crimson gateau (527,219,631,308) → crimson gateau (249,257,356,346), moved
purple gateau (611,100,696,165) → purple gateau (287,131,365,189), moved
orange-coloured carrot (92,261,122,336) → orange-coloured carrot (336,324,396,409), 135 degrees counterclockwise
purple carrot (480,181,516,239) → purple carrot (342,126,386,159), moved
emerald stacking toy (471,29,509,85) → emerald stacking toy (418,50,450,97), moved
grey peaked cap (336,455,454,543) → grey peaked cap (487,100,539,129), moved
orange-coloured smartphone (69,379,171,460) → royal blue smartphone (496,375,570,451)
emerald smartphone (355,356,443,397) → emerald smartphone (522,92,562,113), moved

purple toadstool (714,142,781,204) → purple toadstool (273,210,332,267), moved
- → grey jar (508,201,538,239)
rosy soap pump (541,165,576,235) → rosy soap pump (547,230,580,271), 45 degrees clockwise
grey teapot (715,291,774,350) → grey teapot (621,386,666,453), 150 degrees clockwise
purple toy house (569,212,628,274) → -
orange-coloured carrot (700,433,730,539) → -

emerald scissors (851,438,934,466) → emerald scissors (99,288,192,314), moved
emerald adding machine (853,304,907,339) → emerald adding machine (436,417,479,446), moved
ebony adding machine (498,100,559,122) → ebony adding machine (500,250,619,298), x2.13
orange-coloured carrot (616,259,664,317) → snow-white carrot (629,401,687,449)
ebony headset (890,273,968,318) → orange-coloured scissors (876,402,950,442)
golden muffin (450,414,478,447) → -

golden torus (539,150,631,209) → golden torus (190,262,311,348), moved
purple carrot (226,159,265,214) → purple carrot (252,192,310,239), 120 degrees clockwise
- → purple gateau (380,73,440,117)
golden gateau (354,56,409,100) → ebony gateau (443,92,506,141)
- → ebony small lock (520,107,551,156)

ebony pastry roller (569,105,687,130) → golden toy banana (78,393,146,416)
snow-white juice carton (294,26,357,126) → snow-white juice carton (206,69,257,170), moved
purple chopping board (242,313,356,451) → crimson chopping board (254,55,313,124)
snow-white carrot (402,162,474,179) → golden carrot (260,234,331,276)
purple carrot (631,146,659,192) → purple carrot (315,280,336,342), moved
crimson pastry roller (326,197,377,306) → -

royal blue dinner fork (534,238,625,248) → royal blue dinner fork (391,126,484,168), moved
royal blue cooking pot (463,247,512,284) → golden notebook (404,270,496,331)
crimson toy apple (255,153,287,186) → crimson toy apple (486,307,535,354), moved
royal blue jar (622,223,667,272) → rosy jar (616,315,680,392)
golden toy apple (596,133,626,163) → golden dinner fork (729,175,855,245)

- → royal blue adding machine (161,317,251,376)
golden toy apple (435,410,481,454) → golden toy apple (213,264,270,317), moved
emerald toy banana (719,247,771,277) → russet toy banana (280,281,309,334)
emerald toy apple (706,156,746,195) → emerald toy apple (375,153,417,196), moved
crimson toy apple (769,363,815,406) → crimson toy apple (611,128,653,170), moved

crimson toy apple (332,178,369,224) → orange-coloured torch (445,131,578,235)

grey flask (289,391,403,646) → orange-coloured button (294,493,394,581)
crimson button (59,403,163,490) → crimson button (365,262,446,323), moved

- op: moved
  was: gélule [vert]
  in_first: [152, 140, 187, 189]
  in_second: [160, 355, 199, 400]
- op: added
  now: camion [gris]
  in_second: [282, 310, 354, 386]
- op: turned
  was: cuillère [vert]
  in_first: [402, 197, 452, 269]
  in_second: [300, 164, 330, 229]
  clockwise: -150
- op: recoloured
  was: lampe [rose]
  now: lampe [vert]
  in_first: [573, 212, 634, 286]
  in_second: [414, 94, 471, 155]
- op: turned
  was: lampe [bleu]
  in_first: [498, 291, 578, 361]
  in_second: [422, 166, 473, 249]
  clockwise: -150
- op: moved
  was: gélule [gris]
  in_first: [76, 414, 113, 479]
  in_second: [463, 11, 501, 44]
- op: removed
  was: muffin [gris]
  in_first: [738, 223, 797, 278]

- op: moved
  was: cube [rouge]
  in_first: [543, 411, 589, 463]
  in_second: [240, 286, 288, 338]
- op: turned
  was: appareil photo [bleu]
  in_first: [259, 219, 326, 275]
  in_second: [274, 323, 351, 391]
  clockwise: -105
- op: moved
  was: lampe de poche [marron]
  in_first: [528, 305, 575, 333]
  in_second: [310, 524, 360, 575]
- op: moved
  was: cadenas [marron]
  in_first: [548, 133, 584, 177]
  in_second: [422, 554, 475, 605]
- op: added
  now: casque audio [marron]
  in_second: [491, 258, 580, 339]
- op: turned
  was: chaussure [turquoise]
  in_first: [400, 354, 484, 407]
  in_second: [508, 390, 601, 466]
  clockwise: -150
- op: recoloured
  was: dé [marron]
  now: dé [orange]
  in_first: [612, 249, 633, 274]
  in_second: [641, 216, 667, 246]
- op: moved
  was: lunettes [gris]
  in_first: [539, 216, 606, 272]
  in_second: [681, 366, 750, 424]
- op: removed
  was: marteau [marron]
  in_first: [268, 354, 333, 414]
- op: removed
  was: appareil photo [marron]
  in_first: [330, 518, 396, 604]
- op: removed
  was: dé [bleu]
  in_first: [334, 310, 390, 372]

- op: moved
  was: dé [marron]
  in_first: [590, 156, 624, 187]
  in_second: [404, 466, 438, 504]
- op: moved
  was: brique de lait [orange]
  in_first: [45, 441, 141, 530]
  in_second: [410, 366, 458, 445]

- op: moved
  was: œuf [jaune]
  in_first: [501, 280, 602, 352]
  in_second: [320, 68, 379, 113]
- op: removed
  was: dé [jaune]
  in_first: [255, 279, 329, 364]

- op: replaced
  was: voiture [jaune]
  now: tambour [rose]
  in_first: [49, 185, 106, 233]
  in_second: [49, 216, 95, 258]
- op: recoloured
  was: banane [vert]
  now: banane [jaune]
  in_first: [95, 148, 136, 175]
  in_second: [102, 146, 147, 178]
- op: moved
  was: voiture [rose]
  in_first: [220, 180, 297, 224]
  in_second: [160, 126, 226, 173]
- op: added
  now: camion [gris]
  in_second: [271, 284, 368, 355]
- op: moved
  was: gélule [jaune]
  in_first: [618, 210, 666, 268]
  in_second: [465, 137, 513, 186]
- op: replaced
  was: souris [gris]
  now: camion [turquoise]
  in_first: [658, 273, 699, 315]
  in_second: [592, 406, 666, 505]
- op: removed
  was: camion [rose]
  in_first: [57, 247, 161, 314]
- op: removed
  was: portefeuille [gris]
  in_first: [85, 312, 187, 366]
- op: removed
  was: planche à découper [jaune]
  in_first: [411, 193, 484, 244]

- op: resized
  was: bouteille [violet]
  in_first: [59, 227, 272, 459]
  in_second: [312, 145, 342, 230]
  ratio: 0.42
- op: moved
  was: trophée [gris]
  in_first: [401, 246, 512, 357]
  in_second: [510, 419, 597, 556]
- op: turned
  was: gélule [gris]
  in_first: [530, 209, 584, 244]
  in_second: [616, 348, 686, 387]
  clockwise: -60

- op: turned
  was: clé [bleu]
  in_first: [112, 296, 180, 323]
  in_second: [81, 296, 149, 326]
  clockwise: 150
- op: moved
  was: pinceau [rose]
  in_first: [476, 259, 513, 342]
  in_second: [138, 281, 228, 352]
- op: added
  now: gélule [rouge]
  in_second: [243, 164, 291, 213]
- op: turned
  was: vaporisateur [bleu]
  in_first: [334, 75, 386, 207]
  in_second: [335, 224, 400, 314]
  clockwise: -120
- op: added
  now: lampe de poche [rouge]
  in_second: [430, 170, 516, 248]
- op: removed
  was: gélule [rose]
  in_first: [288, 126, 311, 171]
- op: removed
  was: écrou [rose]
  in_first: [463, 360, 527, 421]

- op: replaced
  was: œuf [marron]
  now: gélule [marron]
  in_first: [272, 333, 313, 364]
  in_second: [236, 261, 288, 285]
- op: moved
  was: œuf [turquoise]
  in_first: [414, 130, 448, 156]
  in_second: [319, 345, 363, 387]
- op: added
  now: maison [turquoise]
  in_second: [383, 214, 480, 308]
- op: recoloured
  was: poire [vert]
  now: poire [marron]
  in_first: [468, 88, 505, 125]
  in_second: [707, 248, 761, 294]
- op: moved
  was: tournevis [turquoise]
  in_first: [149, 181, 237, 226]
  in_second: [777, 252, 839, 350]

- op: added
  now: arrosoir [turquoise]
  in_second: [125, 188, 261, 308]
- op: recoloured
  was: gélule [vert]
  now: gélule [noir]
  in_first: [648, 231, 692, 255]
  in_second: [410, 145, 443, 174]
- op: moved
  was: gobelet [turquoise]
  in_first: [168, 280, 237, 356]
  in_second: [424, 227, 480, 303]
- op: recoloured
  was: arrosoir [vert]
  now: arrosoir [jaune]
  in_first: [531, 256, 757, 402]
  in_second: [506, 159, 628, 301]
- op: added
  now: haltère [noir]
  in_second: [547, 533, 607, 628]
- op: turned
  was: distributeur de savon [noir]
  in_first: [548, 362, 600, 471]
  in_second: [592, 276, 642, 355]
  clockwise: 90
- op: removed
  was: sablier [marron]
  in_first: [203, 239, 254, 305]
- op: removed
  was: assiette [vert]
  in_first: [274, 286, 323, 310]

◆ ◆ ◆ ◆ ◆

* _Assignment_
Find where the line with "emerald stacking toy (471,29,509,85)" sits in the material above, then copy exactly from it through the line with "orange-coloured smartphone (69,379,171,460)". Add no other line.

* _Solution to this problem_
emerald stacking toy (471,29,509,85) → emerald stacking toy (418,50,450,97), moved
grey peaked cap (336,455,454,543) → grey peaked cap (487,100,539,129), moved
orange-coloured smartphone (69,379,171,460) → royal blue smartphone (496,375,570,451)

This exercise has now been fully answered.